(Records from a collection)
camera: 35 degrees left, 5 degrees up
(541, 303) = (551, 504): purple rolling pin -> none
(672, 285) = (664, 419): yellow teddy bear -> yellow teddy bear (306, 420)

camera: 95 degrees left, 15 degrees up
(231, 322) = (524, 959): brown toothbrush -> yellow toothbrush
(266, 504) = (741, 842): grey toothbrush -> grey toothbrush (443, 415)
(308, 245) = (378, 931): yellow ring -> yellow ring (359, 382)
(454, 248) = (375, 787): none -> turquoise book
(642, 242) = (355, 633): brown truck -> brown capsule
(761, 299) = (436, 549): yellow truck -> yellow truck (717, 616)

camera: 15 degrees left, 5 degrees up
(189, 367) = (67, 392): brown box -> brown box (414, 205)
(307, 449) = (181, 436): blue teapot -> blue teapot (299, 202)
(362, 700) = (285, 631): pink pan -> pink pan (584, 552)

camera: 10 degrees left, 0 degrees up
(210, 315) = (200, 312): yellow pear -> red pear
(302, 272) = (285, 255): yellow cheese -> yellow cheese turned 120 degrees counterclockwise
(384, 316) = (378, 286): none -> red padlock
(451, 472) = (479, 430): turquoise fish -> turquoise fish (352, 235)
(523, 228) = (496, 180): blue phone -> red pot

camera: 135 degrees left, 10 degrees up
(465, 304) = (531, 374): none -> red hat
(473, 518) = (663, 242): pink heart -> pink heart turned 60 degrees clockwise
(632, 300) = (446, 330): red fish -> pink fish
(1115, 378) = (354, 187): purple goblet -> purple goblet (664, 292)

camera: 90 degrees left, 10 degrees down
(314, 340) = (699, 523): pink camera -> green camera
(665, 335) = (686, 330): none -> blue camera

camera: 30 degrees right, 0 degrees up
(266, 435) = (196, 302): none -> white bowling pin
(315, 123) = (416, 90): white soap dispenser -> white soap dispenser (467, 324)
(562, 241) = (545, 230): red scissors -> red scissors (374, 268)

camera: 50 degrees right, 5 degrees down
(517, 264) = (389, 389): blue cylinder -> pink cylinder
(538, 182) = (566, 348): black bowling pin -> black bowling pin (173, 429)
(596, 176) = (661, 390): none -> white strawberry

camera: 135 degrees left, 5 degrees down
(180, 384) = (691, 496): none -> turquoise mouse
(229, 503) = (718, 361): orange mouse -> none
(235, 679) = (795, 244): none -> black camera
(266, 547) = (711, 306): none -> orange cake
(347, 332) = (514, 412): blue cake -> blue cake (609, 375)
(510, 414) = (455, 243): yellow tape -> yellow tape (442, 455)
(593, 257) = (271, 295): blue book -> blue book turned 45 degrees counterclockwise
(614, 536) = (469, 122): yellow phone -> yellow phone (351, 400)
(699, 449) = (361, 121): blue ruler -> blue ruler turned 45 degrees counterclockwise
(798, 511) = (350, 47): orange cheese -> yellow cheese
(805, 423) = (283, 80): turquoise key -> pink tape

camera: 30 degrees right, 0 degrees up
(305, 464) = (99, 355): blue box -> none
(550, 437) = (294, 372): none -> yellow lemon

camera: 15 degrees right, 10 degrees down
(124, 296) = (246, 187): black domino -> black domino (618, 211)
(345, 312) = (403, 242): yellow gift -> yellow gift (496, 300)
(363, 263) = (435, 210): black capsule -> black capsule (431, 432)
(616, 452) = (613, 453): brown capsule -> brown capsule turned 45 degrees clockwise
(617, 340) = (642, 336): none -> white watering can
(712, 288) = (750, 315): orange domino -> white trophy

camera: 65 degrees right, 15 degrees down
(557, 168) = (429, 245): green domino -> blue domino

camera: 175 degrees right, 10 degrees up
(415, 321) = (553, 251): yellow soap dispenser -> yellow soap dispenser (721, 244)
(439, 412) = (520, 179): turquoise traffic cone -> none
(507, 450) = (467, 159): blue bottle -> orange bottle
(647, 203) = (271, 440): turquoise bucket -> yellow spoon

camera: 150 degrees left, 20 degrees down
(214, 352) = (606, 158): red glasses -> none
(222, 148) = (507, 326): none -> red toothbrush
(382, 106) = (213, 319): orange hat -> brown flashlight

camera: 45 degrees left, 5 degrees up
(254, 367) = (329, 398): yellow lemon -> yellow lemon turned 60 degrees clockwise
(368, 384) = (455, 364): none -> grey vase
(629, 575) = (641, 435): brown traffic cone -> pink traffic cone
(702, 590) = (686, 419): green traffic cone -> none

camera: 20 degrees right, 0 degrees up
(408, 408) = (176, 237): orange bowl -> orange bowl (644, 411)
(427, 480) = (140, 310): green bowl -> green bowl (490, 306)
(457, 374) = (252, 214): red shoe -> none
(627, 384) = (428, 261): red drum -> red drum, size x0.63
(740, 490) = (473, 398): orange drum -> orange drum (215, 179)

What is expected.
Work through the entries above line by line, counting each one that includes the word "right", and give the final number only.

Written solution.
7